*** Opening of Exercise data ***

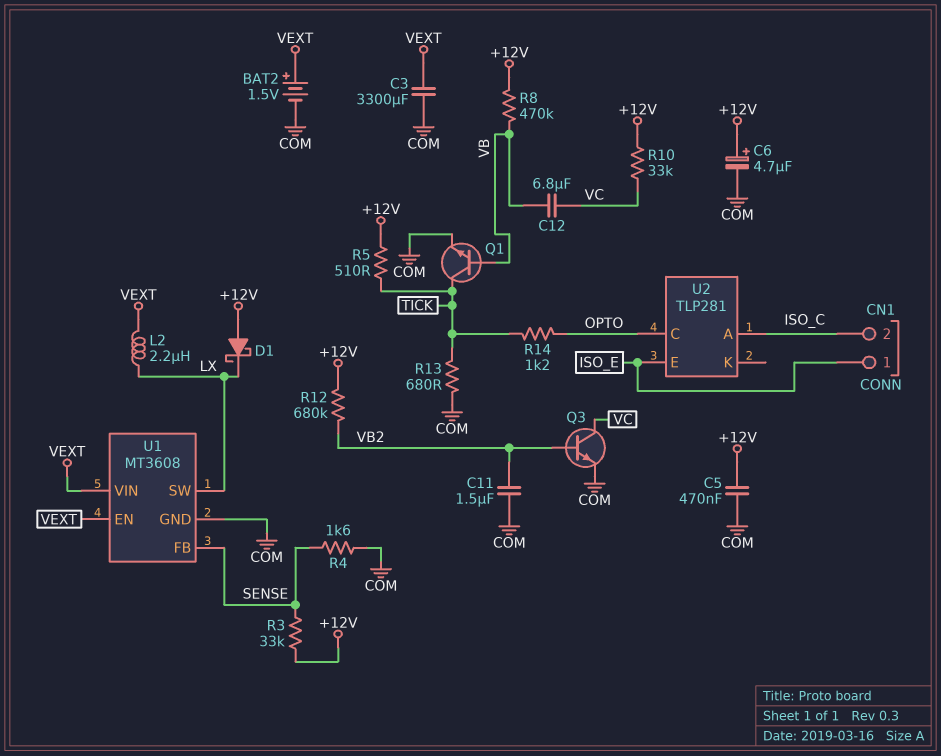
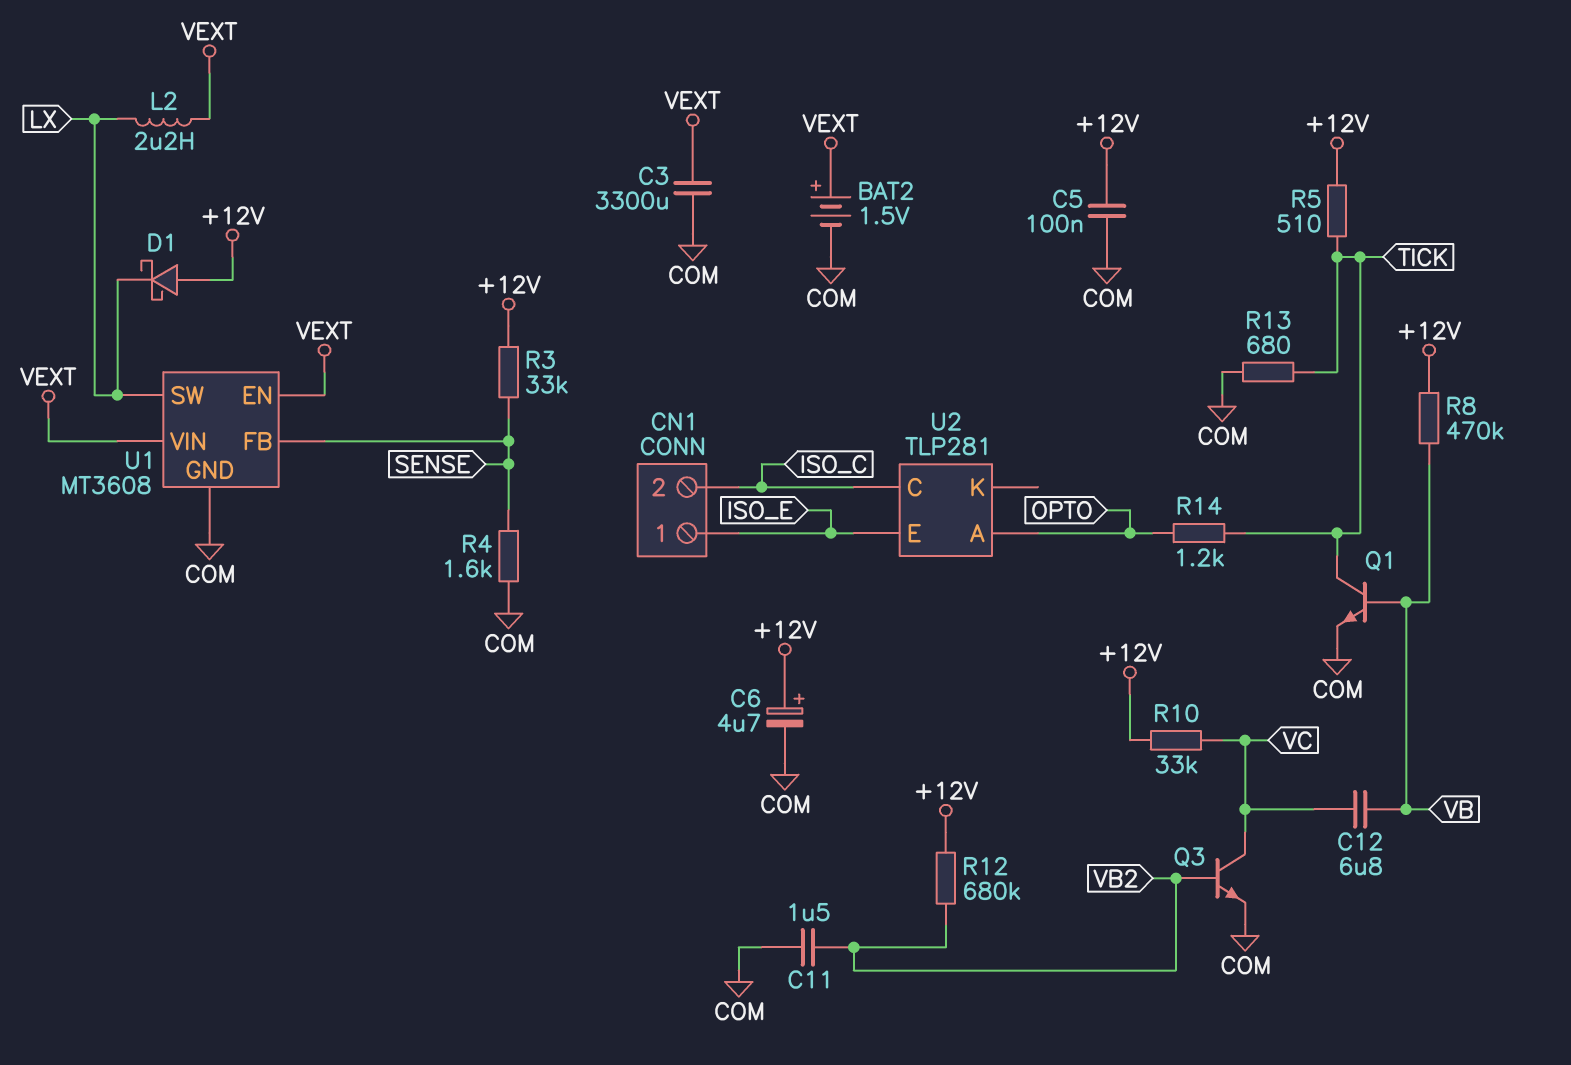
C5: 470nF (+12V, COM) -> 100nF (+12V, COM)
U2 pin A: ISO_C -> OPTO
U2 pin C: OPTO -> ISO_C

*** Close of Exercise data ***
*** Opening of Exercise data ***

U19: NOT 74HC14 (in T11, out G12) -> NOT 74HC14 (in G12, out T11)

*** Close of Exercise data ***
*** Opening of Exercise data ***

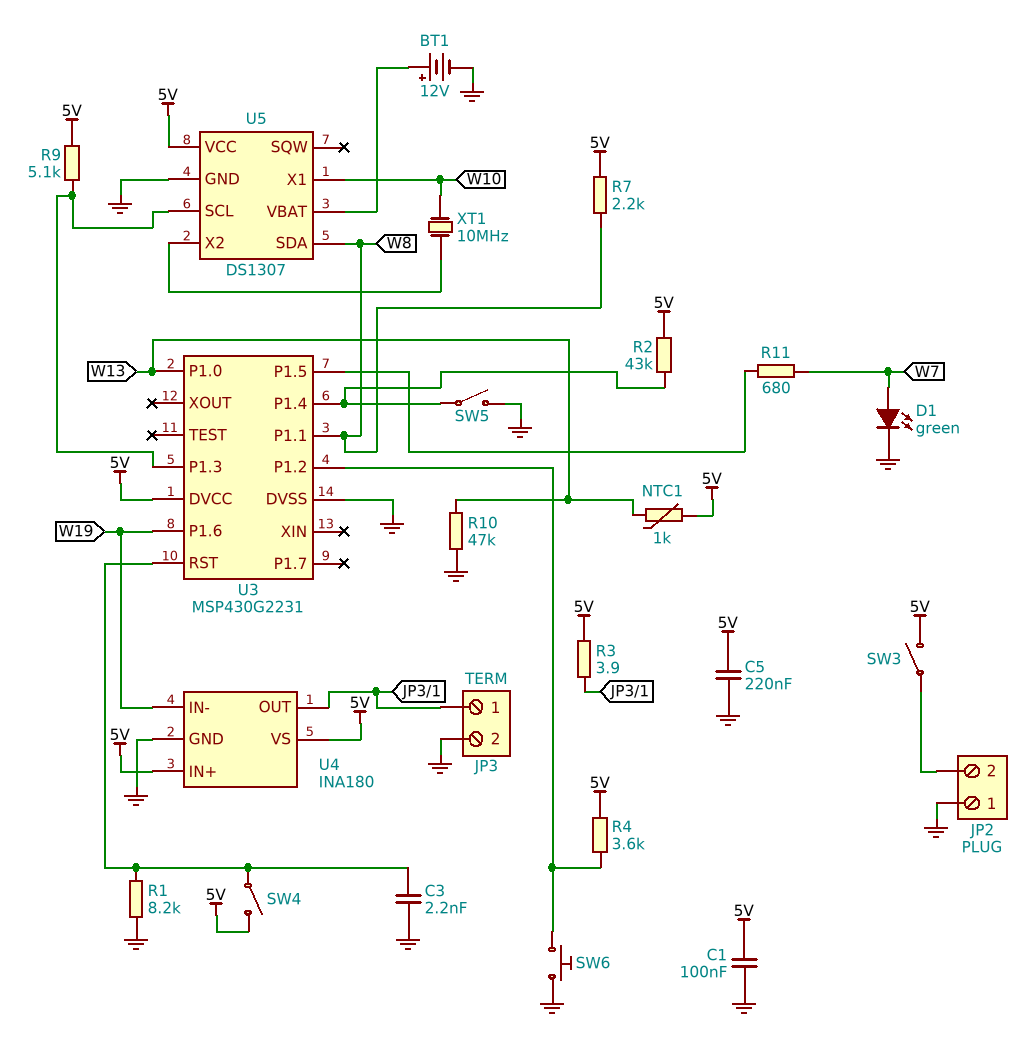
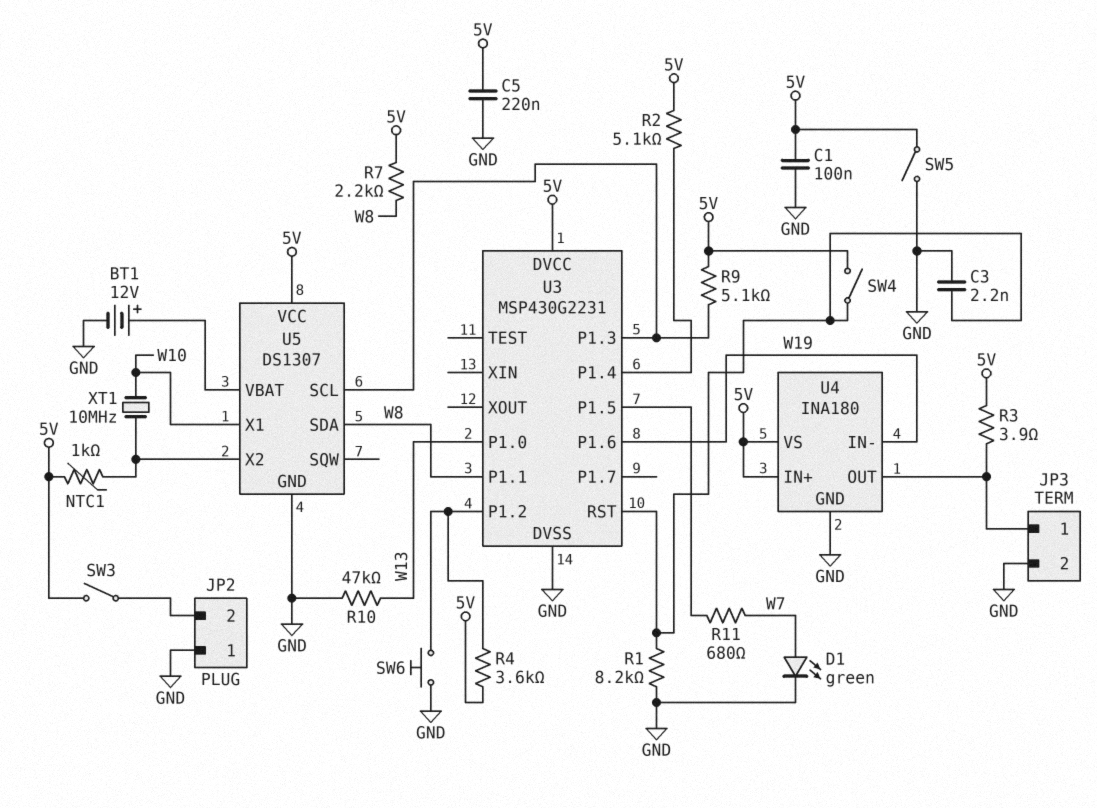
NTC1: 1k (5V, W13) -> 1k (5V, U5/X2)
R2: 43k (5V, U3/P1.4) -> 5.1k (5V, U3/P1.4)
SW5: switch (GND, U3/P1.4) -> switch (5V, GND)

*** Close of Exercise data ***

— Work item —
When you reach the line holding "C5: 470nF (+12V, COM) -> 100nF (+12V, COM)" in the records above, begin reproducing exactly, stop after the line holding "U2 pin C: OPTO -> ISO_C", and output nothing else.

— Result of the task —
C5: 470nF (+12V, COM) -> 100nF (+12V, COM)
U2 pin A: ISO_C -> OPTO
U2 pin C: OPTO -> ISO_C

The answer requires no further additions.